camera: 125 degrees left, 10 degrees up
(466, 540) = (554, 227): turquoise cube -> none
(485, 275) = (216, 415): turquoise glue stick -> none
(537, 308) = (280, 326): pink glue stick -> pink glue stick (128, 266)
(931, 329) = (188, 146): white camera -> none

···

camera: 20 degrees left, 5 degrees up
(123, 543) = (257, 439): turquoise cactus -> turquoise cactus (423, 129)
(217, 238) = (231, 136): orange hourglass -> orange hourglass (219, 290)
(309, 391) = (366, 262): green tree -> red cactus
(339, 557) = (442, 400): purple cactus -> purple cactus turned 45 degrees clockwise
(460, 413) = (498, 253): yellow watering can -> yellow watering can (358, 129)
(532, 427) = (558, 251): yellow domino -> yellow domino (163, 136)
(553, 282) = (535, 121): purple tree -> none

···

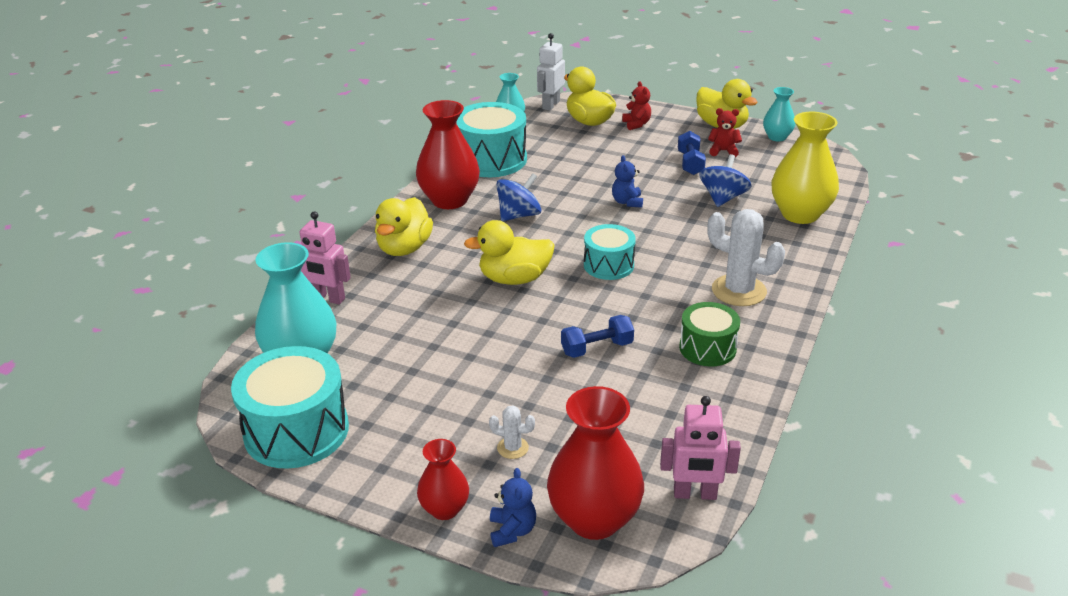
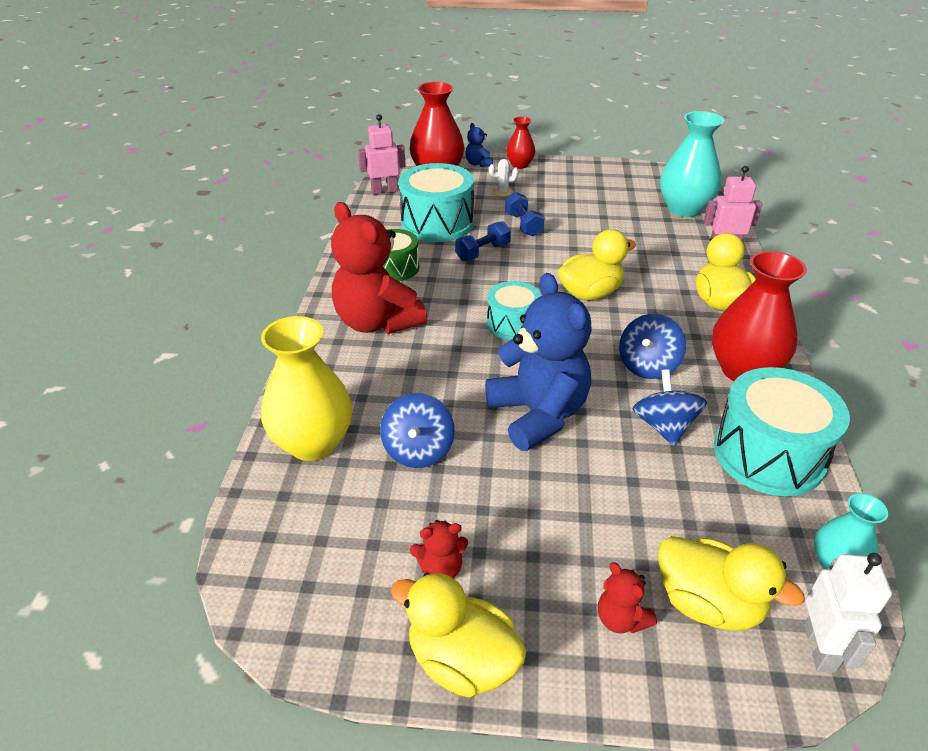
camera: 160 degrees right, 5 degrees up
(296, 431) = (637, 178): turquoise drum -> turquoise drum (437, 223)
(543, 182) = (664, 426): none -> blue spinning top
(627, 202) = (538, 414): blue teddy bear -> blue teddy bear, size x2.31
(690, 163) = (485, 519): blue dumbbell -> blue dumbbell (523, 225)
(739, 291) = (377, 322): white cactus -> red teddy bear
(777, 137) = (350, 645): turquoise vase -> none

···

▶ **Aim of the exercise**: Pull every line that holds the string "stick" out of the records.

▶ **Finished task**:
(485, 275) = (216, 415): turquoise glue stick -> none
(537, 308) = (280, 326): pink glue stick -> pink glue stick (128, 266)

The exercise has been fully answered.